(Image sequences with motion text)
== Segment start ==

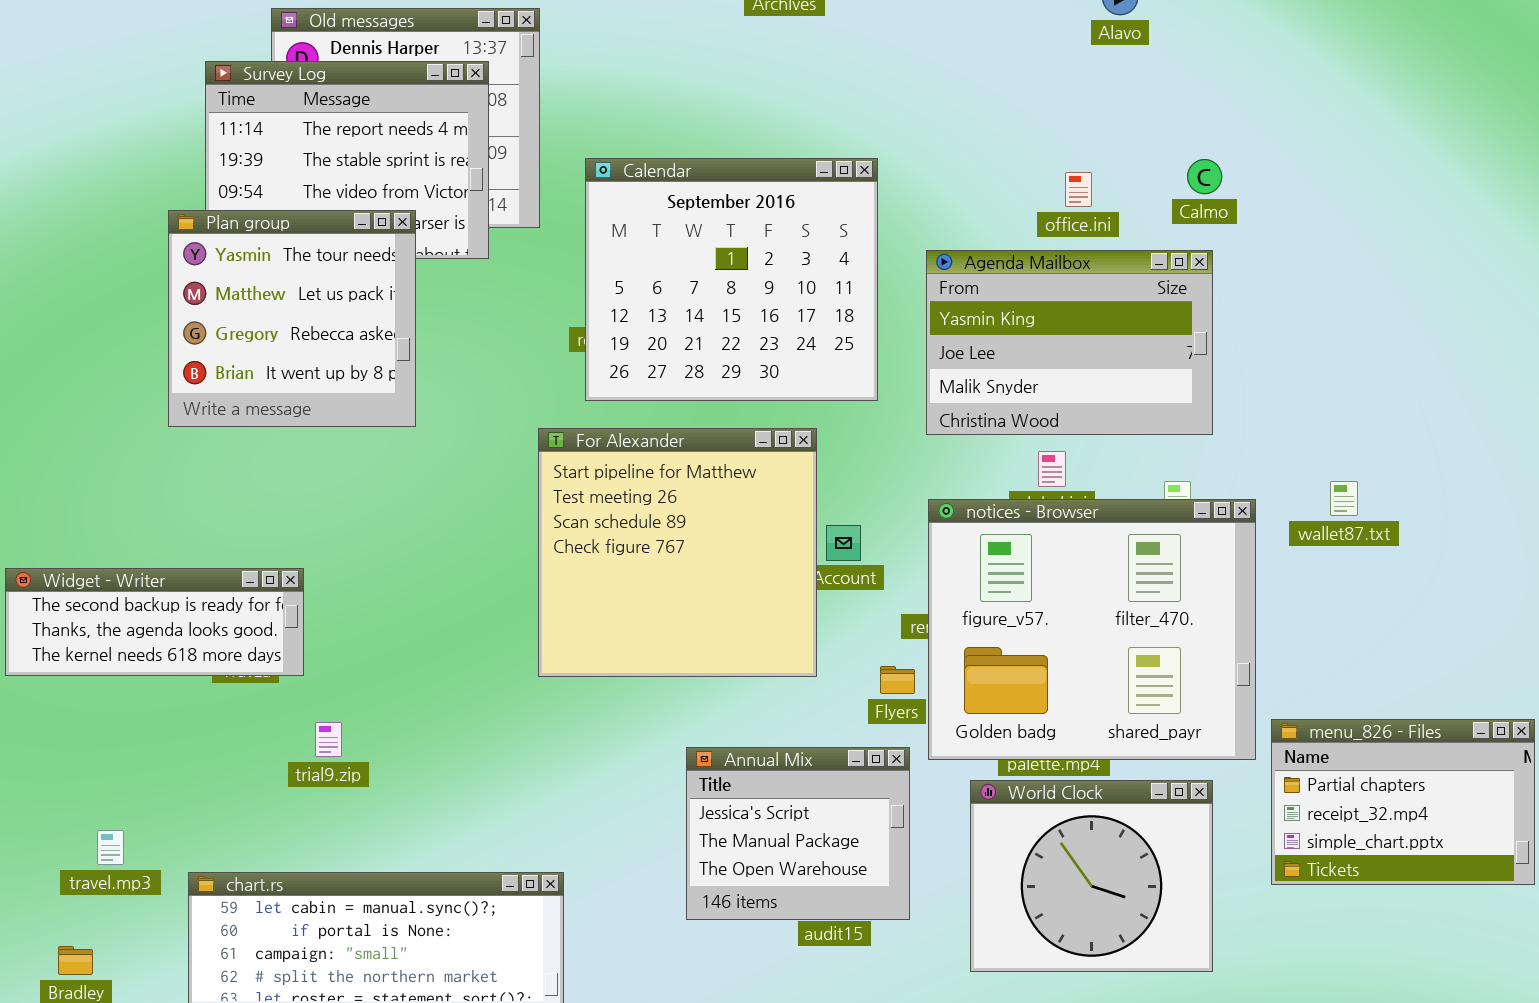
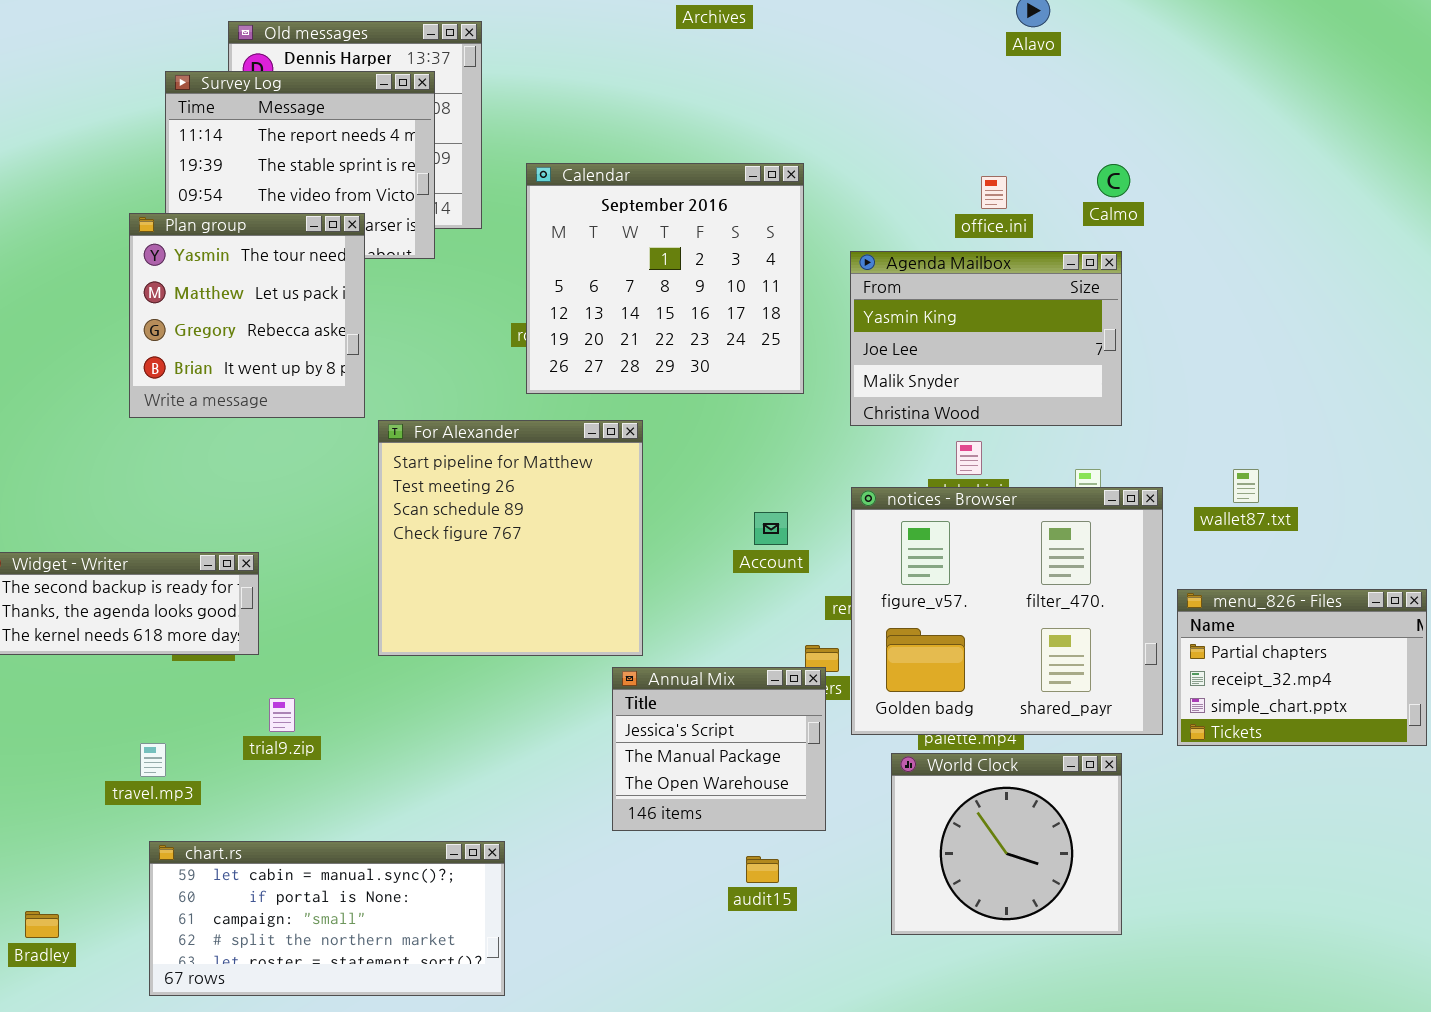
For Alexander: [538,428,817,677] -> [378,420,643,656], moved
menu_826 - Files: [1271,719,1535,885] -> [1177,589,1427,746], moved
Annual Mix: [686,747,910,920] -> [612,667,826,831], moved
travel.mp3: [97,830,124,865] -> [140,743,166,777], moved

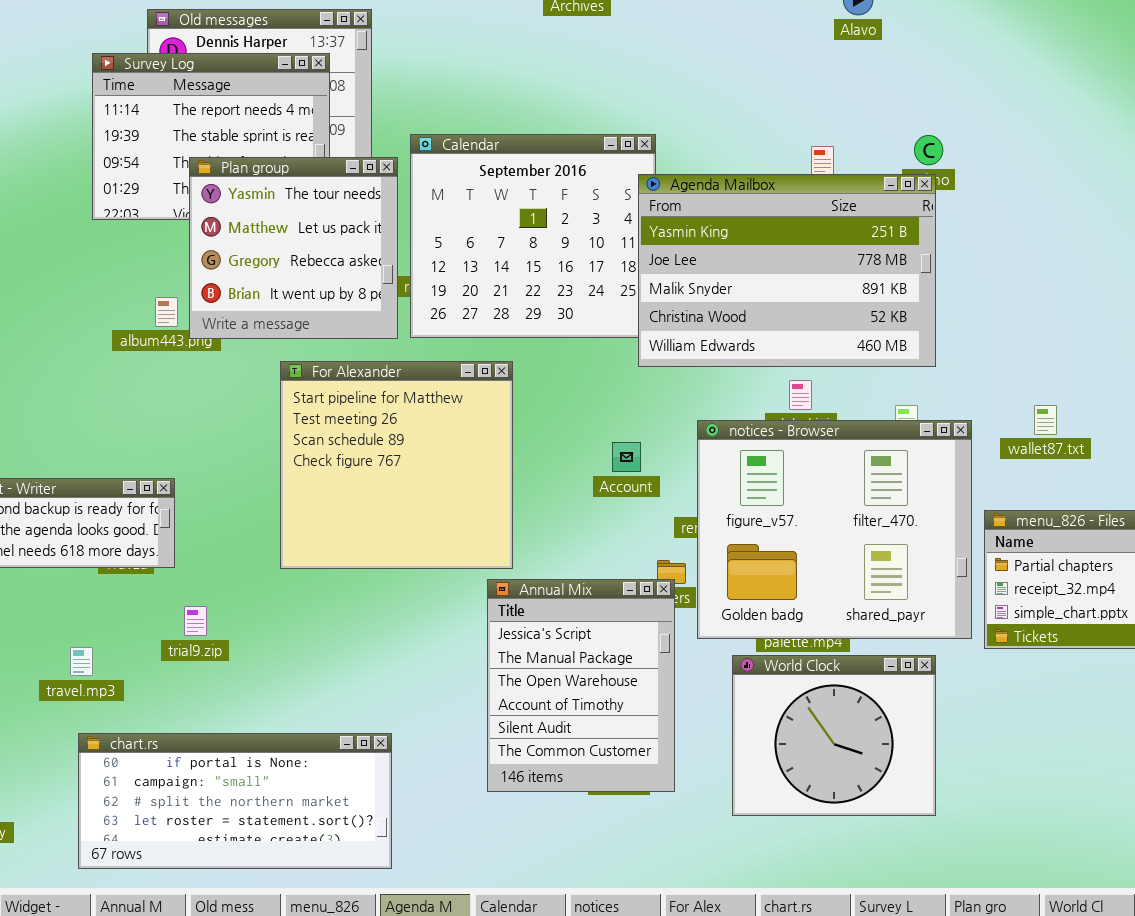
Plan group: [129,213,365,418] -> [189,157,398,339], moved
Agenda Mailbox: [850,251,1122,426] -> [638,174,936,367], resized
Annual Mix: [612,667,826,831] -> [487,579,675,792], resized
chart.rs: [149,841,505,996] -> [78,733,392,869], scrolled down 1 row

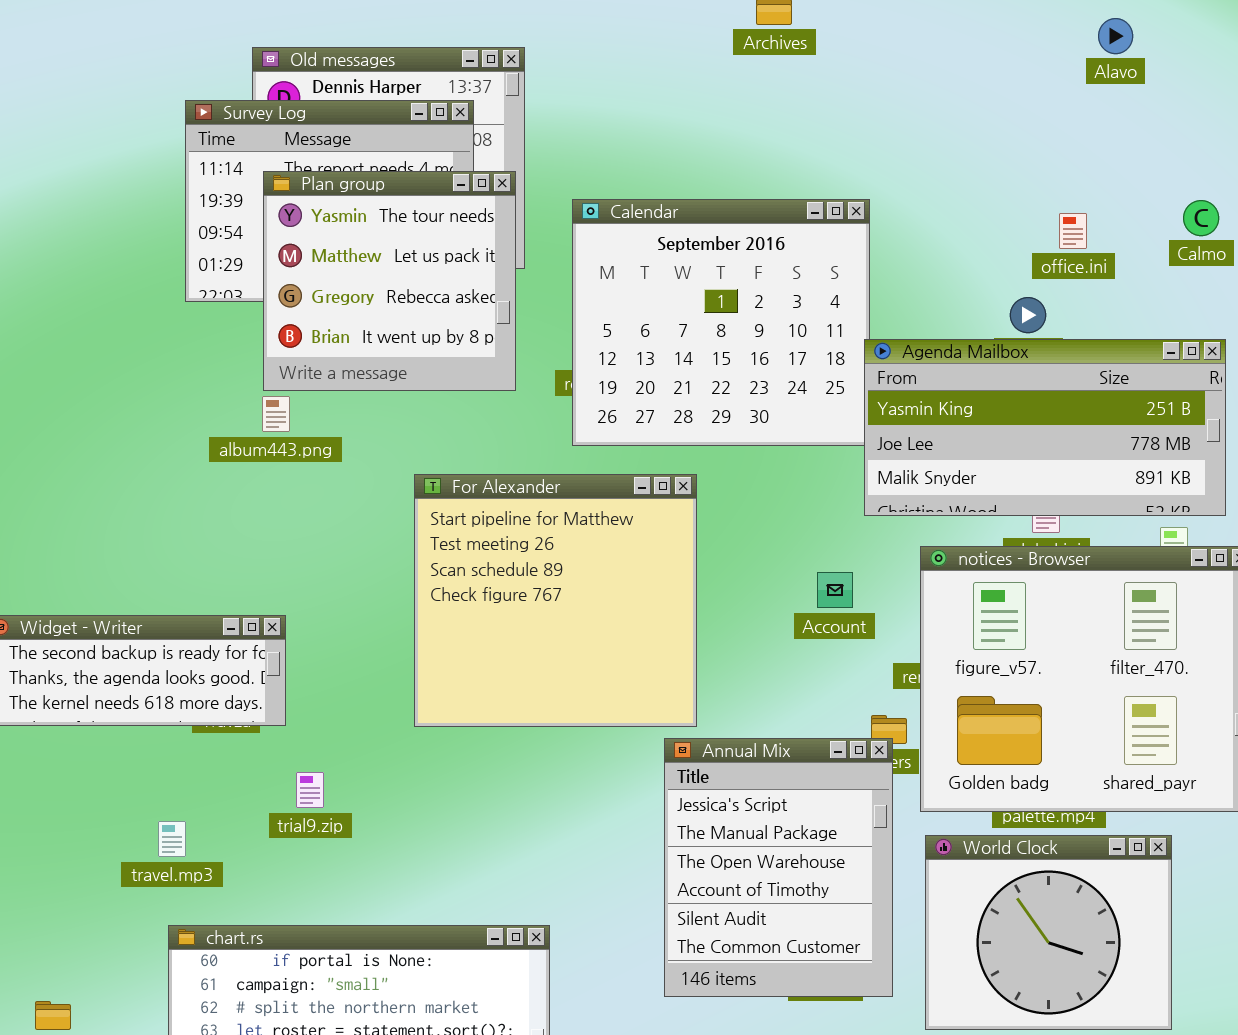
Plan group: [189,157,398,339] -> [263,171,516,391], moved
Agenda Mailbox: [638,174,936,367] -> [864,339,1226,516], moved, resized
World Clock: [732,655,936,816] -> [925,835,1172,1030], moved

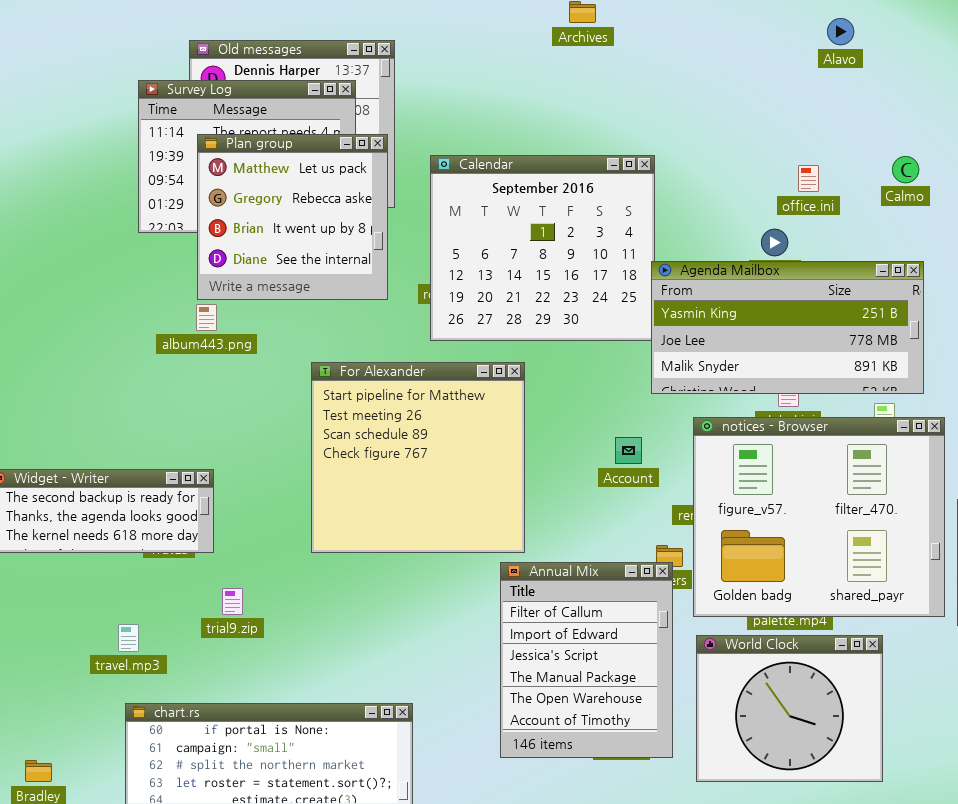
Plan group: [263,171,516,391] -> [197,134,388,300], scrolled down 1 row
Annual Mix: [664,738,893,997] -> [500,562,673,758], scrolled up 2 rows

== Segment end ==

_Aim of the exercise_
Please output only the lines running from the one that holds "Annual Mix: [686,747,910,920]" through the last line of the entries, both ends included, without any images.

_Exercise solution_
Annual Mix: [686,747,910,920] -> [612,667,826,831], moved
travel.mp3: [97,830,124,865] -> [140,743,166,777], moved

Plan group: [129,213,365,418] -> [189,157,398,339], moved
Agenda Mailbox: [850,251,1122,426] -> [638,174,936,367], resized
Annual Mix: [612,667,826,831] -> [487,579,675,792], resized
chart.rs: [149,841,505,996] -> [78,733,392,869], scrolled down 1 row

Plan group: [189,157,398,339] -> [263,171,516,391], moved
Agenda Mailbox: [638,174,936,367] -> [864,339,1226,516], moved, resized
World Clock: [732,655,936,816] -> [925,835,1172,1030], moved

Plan group: [263,171,516,391] -> [197,134,388,300], scrolled down 1 row
Annual Mix: [664,738,893,997] -> [500,562,673,758], scrolled up 2 rows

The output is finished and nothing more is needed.